WHAT THE EXERCISE ASKS
A faithful copy of every record is needed here. Images must not appear in it.

DATA PROVIDED
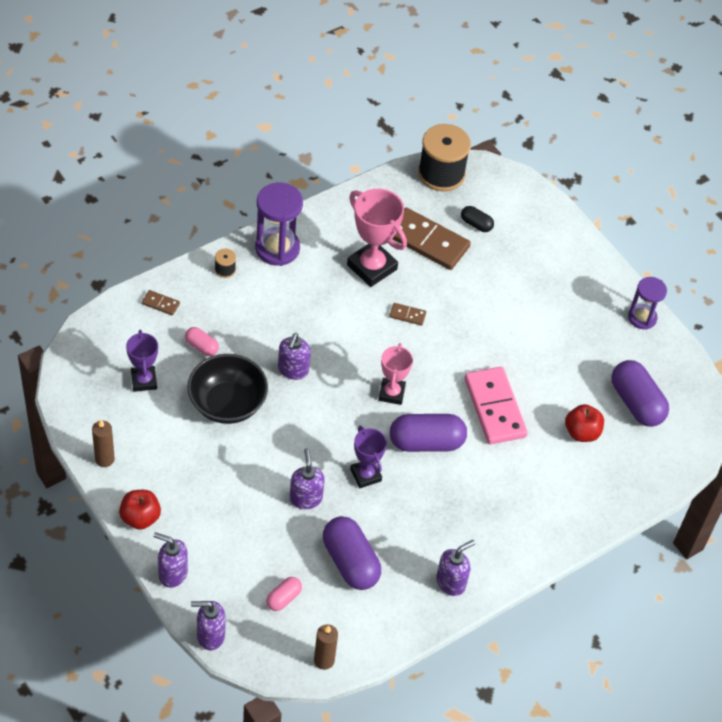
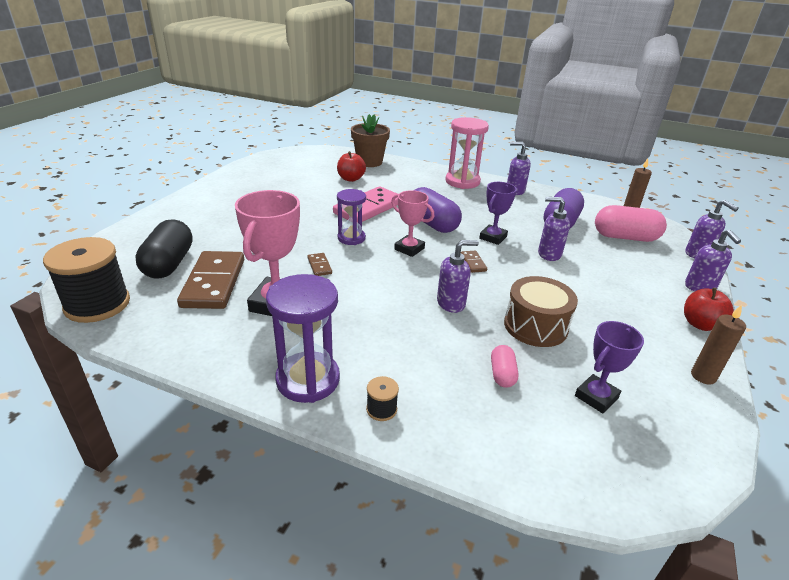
camera: 120 degrees left, 20 degrees down
(160, 304) = (492, 442): brown domino -> brown domino (473, 263)
(227, 404) = (535, 326): black bowl -> brown drum
(283, 598) = (625, 237): pink capsule -> pink capsule, size x1.95
(305, 498) = (549, 254): purple soap dispenser -> purple soap dispenser turned 60 degrees clockwise
(391, 393) = (409, 249): pink trophy -> pink trophy turned 60 degrees clockwise
(476, 224) = (169, 264): black capsule -> black capsule, size x1.95
(509, 544) = (462, 181): none -> pink hourglass
(625, 480) = (369, 162): none -> brown flower pot
(636, 403) = (306, 169): purple capsule -> none
(642, 318) = (225, 179): purple hourglass -> purple hourglass (351, 238)

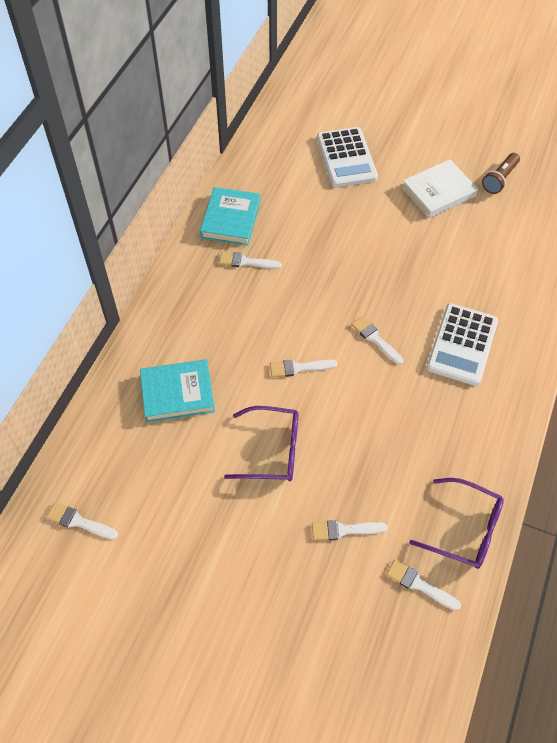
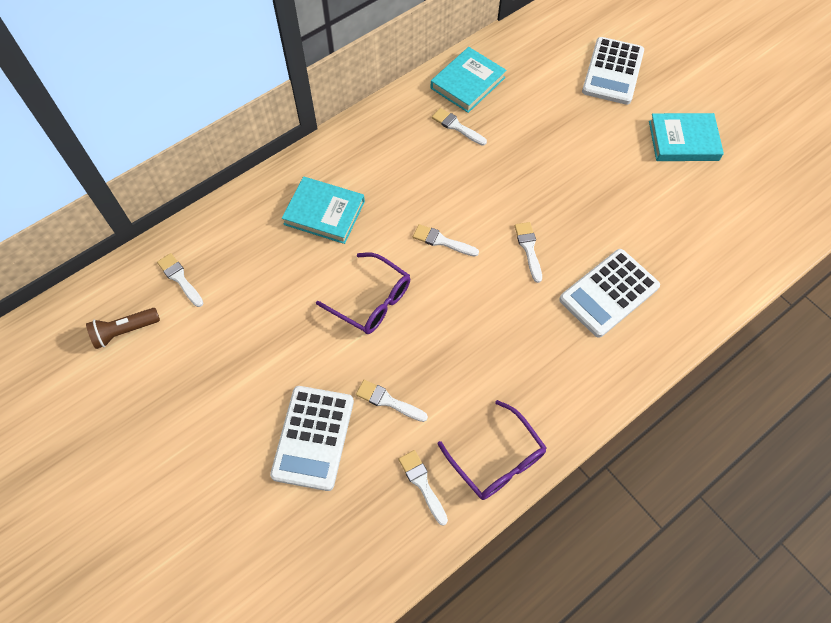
camera: 30 degrees right, 5 degrees up
(301, 598) = (313, 437): none -> white calculator
(438, 192) = (683, 140): white book -> turquoise book
(499, 179) = (756, 155): brown flashlight -> brown flashlight (125, 331)

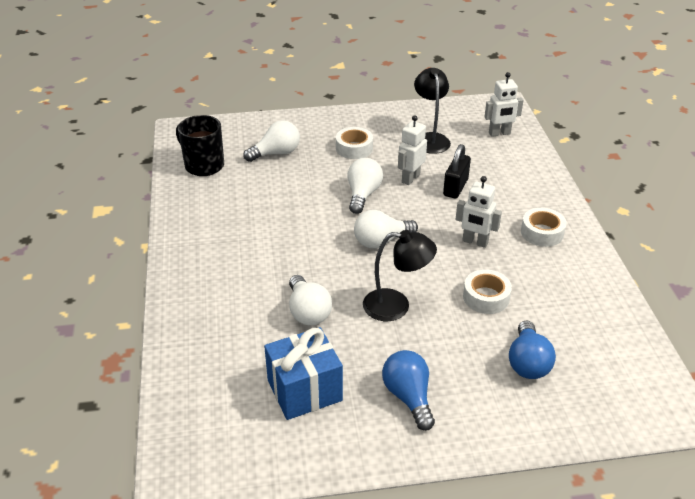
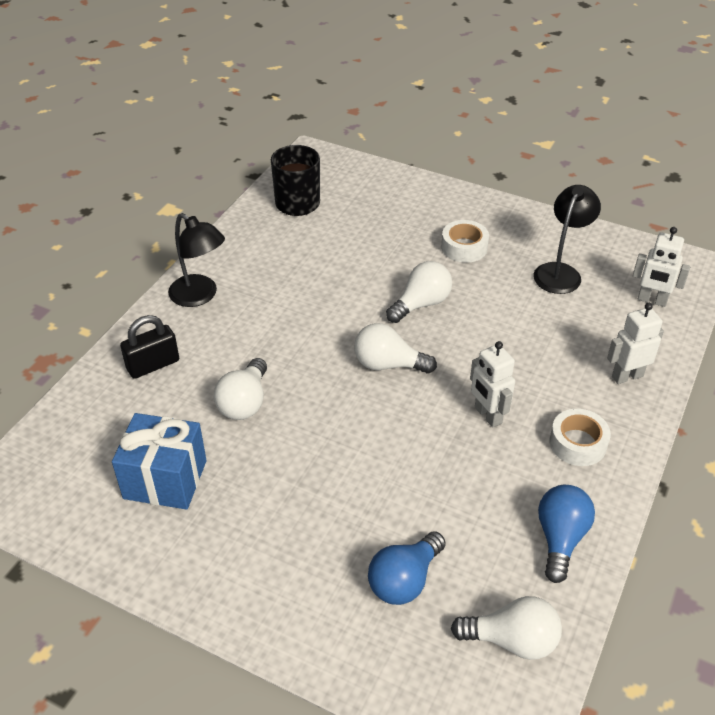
camera: 35 degrees right, 5 degrees up
(276, 153) = (378, 219): white light bulb -> white light bulb (512, 640)
(396, 306) = (333, 442): black lamp -> black lamp (200, 296)
(408, 397) = (249, 543): blue light bulb -> blue light bulb (560, 538)
(410, 178) = (490, 309): white robot -> white robot (627, 376)
(455, 187) = (530, 342): black padlock -> black padlock (153, 365)
(486, 297) = (435, 483): white tape -> none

WRITTEN ANSWER
camera: 120 degrees left, 20 degrees down
(160, 304) = (492, 442): brown domino -> brown domino (473, 263)
(227, 404) = (535, 326): black bowl -> brown drum
(283, 598) = (625, 237): pink capsule -> pink capsule, size x1.95
(305, 498) = (549, 254): purple soap dispenser -> purple soap dispenser turned 60 degrees clockwise
(391, 393) = (409, 249): pink trophy -> pink trophy turned 60 degrees clockwise
(476, 224) = (169, 264): black capsule -> black capsule, size x1.95
(509, 544) = (462, 181): none -> pink hourglass
(625, 480) = (369, 162): none -> brown flower pot
(636, 403) = (306, 169): purple capsule -> none
(642, 318) = (225, 179): purple hourglass -> purple hourglass (351, 238)

camera: 30 degrees right, 5 degrees up
(301, 598) = (313, 437): none -> white calculator
(438, 192) = (683, 140): white book -> turquoise book
(499, 179) = (756, 155): brown flashlight -> brown flashlight (125, 331)

camera: 35 degrees right, 5 degrees up
(276, 153) = (378, 219): white light bulb -> white light bulb (512, 640)
(396, 306) = (333, 442): black lamp -> black lamp (200, 296)
(408, 397) = (249, 543): blue light bulb -> blue light bulb (560, 538)
(410, 178) = (490, 309): white robot -> white robot (627, 376)
(455, 187) = (530, 342): black padlock -> black padlock (153, 365)
(486, 297) = (435, 483): white tape -> none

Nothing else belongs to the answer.